Instruction –
Give again, word for word, the lines below that run from the line with "(332, 221) = (232, 343): none -> pink glasses" through the line with "(519, 300) = (848, 158): pink". Drop the pictures.

···

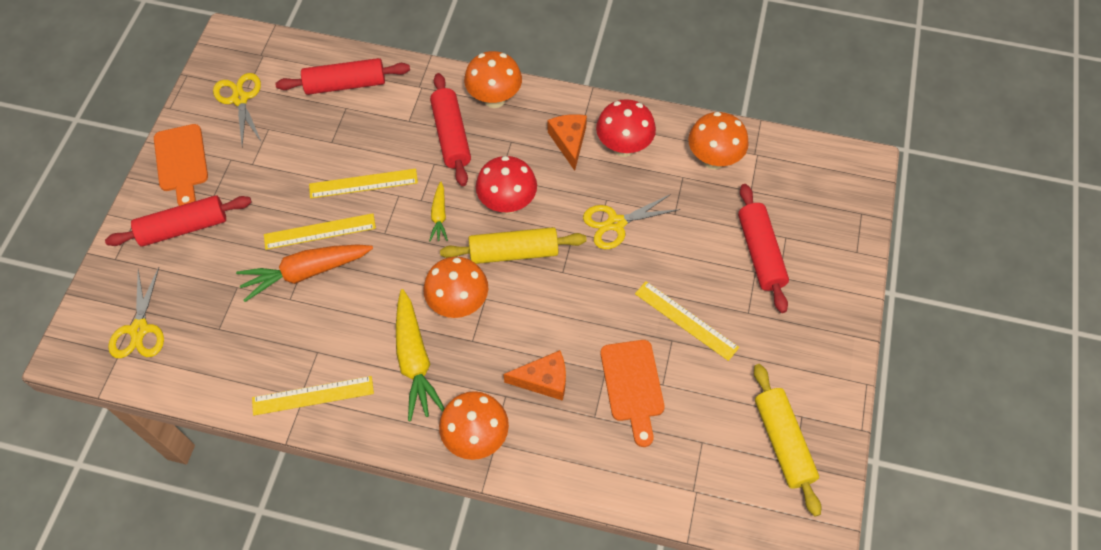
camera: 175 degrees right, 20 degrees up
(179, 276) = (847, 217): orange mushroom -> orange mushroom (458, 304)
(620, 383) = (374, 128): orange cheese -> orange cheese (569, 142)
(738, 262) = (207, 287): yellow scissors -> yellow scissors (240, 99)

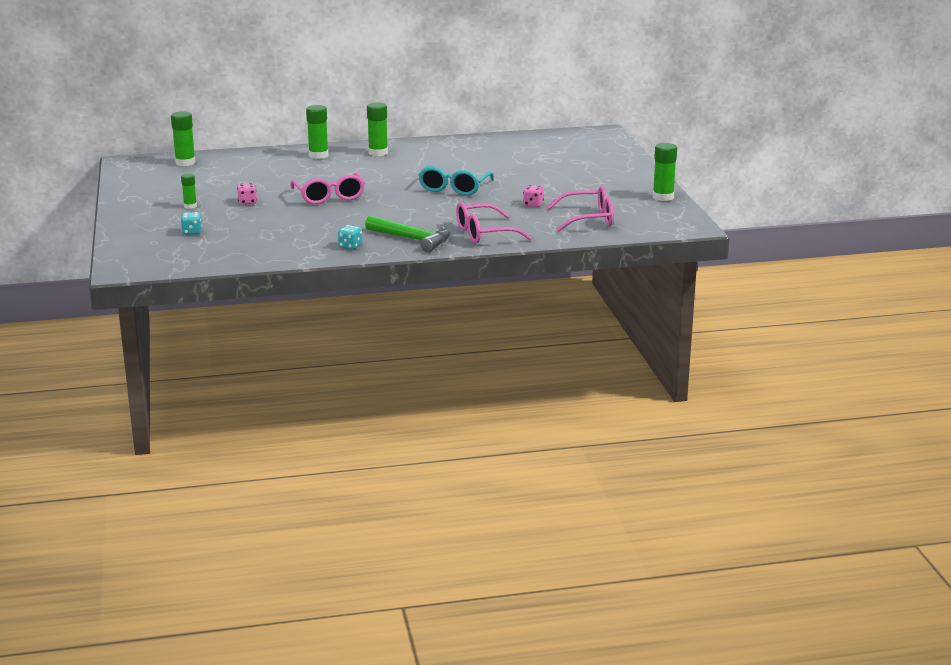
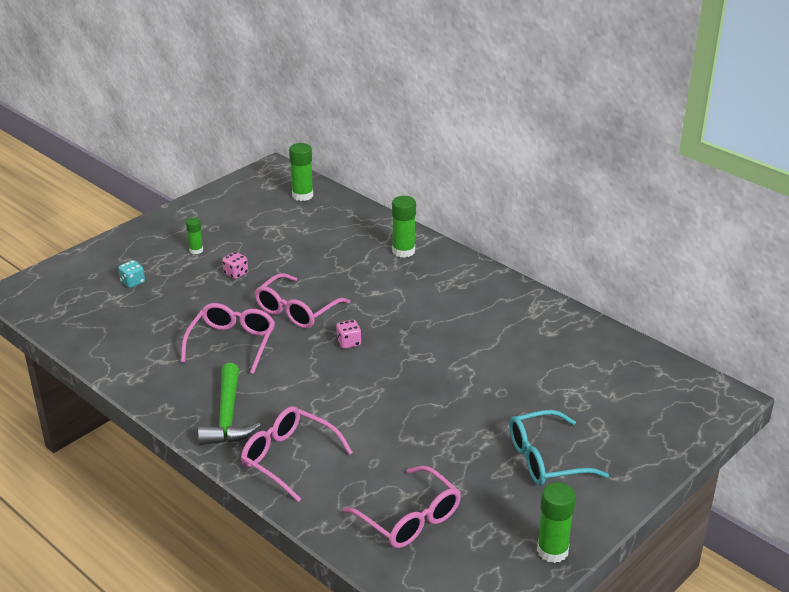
camera: 55 degrees right, 10 degrees up
(332, 221) = (232, 343): none -> pink glasses
(350, 246) = (174, 386): turquoise dice -> none
(378, 153) = (453, 280): green glue stick -> none
(454, 188) = (404, 375): turquoise glasses -> turquoise glasses (546, 459)
(533, 204) = (414, 453): pink dice -> pink dice (348, 342)

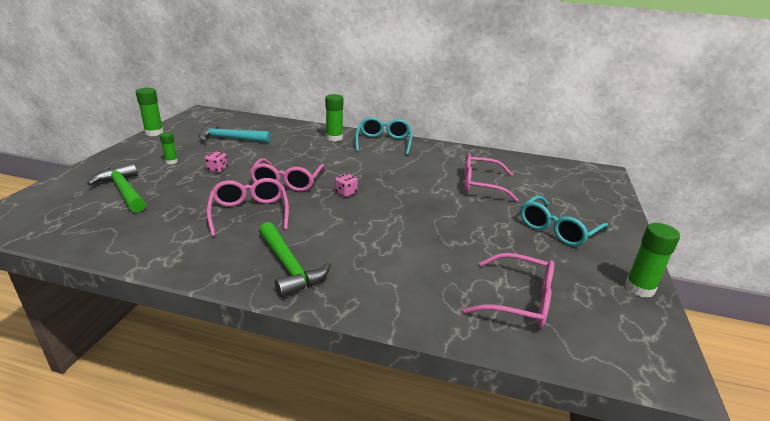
camera: 30 degrees left, 5 degrees down
(133, 282) = (123, 190): turquoise dice -> green hammer
(277, 226) = (229, 139): none -> turquoise hammer
(289, 458) = (374, 284): pink glasses -> pink glasses (481, 185)
(302, 195) = (235, 122): green glue stick -> green glue stick (154, 133)
(461, 273) = (383, 142): none -> turquoise glasses

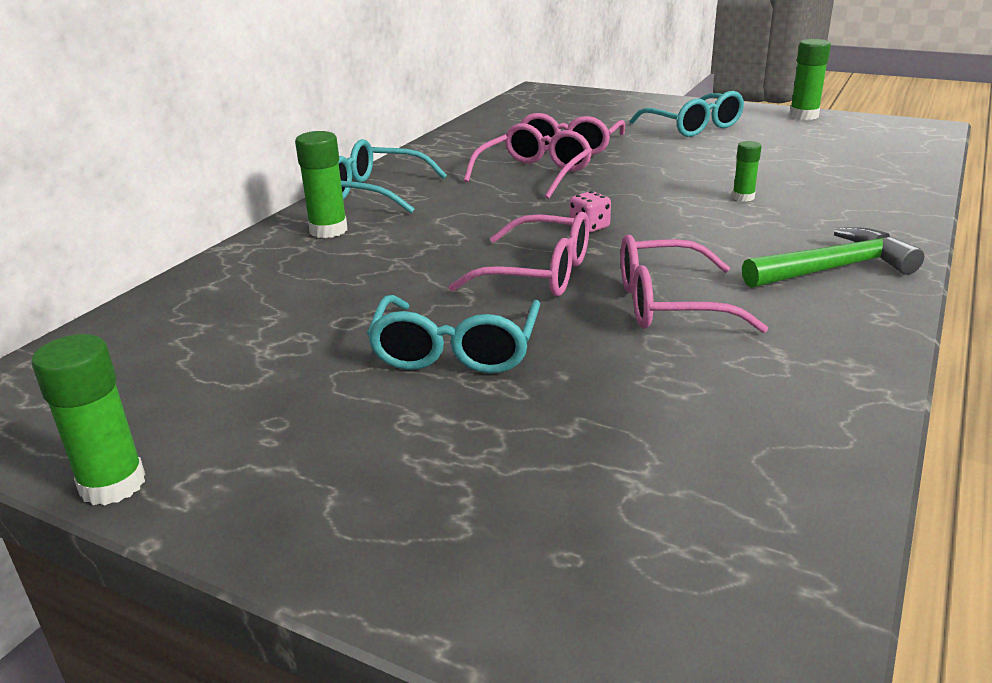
camera: 75 degrees left, 0 degrees up
(123, 190) = (558, 473): green hammer -> none
(171, 161) = (382, 420): green glue stick -> green glue stick (743, 197)
(217, 169) = (456, 350): pink dice -> turquoise glasses
(229, 139) = (258, 347): turquoise hammer -> none
(519, 300) = (848, 158): pink glasses -> pink glasses (534, 174)

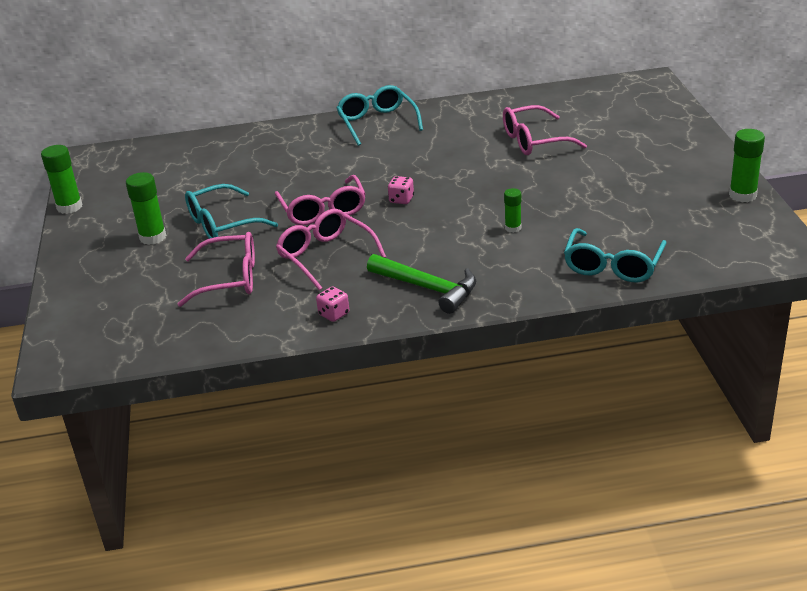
camera: 55 degrees right, 5 degrees up
(328, 230) = (311, 137): green glue stick -> green glue stick (153, 237)
(534, 174) = (465, 151): pink glasses -> pink glasses (229, 279)
(693, 127) = (643, 164): turquoise glasses -> turquoise glasses (613, 266)
(843, 341) = (334, 314): none -> pink dice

···

Task solution –
(332, 221) = (232, 343): none -> pink glasses
(350, 246) = (174, 386): turquoise dice -> none
(378, 153) = (453, 280): green glue stick -> none
(454, 188) = (404, 375): turquoise glasses -> turquoise glasses (546, 459)
(533, 204) = (414, 453): pink dice -> pink dice (348, 342)

camera: 30 degrees left, 5 degrees down
(133, 282) = (123, 190): turquoise dice -> green hammer
(277, 226) = (229, 139): none -> turquoise hammer
(289, 458) = (374, 284): pink glasses -> pink glasses (481, 185)
(302, 195) = (235, 122): green glue stick -> green glue stick (154, 133)
(461, 273) = (383, 142): none -> turquoise glasses

camera: 75 degrees left, 0 degrees up
(123, 190) = (558, 473): green hammer -> none
(171, 161) = (382, 420): green glue stick -> green glue stick (743, 197)
(217, 169) = (456, 350): pink dice -> turquoise glasses
(229, 139) = (258, 347): turquoise hammer -> none
(519, 300) = (848, 158): pink glasses -> pink glasses (534, 174)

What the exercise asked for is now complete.